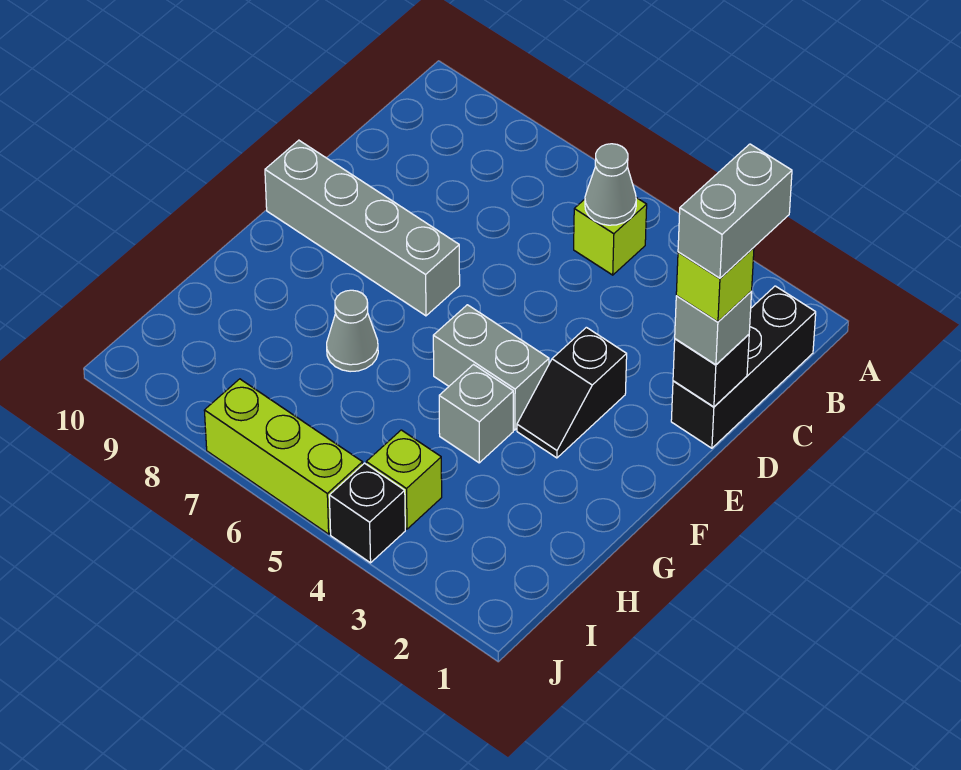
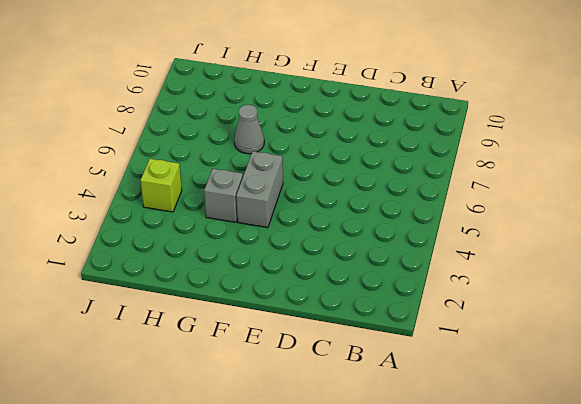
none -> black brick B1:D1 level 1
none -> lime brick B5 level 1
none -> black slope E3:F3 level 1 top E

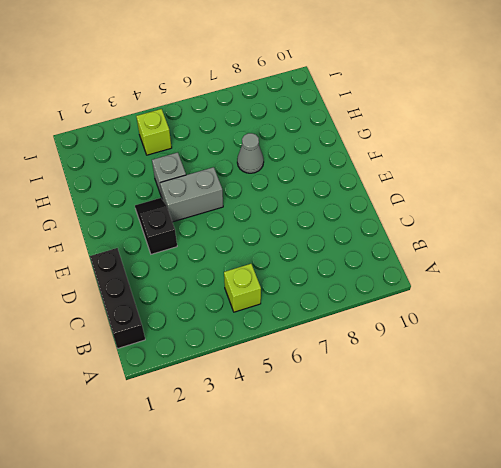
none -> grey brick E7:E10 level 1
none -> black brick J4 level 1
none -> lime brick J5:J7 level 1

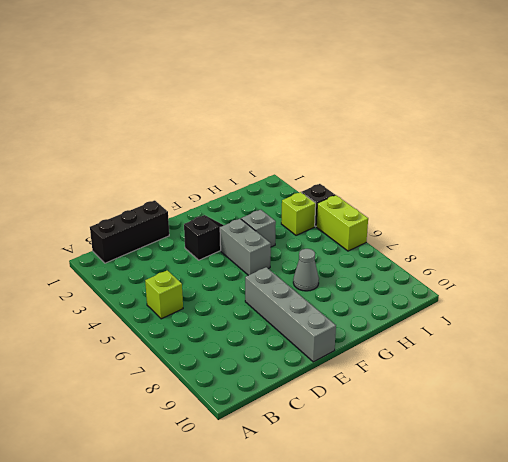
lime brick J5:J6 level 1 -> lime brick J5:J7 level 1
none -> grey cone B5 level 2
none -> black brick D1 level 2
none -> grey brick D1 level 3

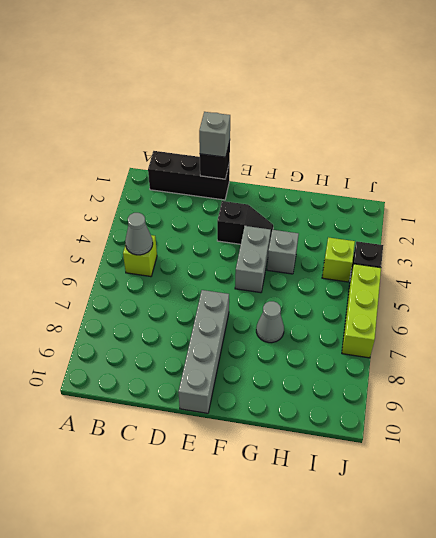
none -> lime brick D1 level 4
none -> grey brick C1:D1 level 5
####
What to produce — Retype the data above exactly. Leave the pictures out.

Answer box —
none -> black brick B1:D1 level 1
none -> lime brick B5 level 1
none -> black slope E3:F3 level 1 top E

none -> grey brick E7:E10 level 1
none -> black brick J4 level 1
none -> lime brick J5:J7 level 1

lime brick J5:J6 level 1 -> lime brick J5:J7 level 1
none -> grey cone B5 level 2
none -> black brick D1 level 2
none -> grey brick D1 level 3

none -> lime brick D1 level 4
none -> grey brick C1:D1 level 5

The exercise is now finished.